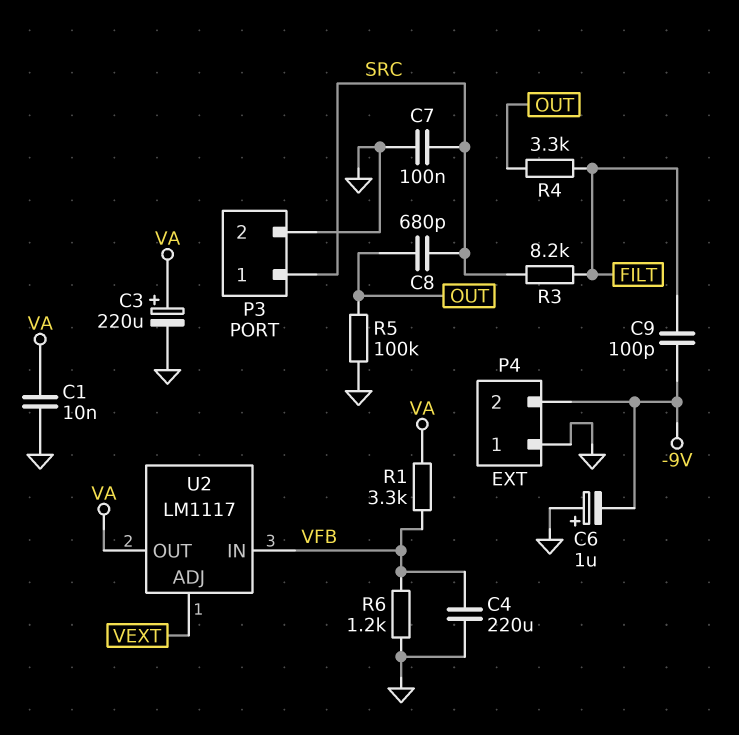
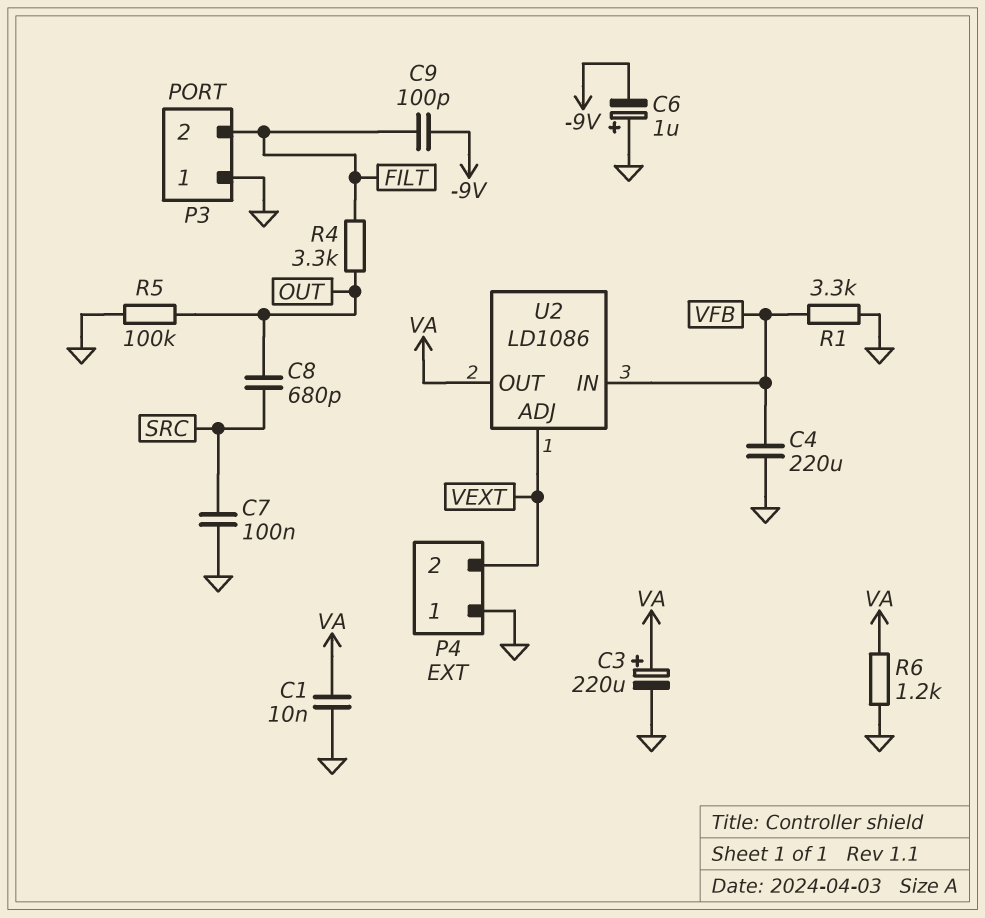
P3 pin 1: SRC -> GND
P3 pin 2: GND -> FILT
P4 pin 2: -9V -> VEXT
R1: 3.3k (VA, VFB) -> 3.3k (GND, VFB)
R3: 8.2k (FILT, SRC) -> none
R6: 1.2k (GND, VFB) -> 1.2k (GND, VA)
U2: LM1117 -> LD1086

★ ★ ★ ★ ★

WHAT IS REQUIRED: Only the span from the line with "R1: 3.3k (VA, VFB) -> 3.3k (GND, VFB)" through the final line of the records goes in the output, each line unchanged.

RESULT OF THE TASK:
R1: 3.3k (VA, VFB) -> 3.3k (GND, VFB)
R3: 8.2k (FILT, SRC) -> none
R6: 1.2k (GND, VFB) -> 1.2k (GND, VA)
U2: LM1117 -> LD1086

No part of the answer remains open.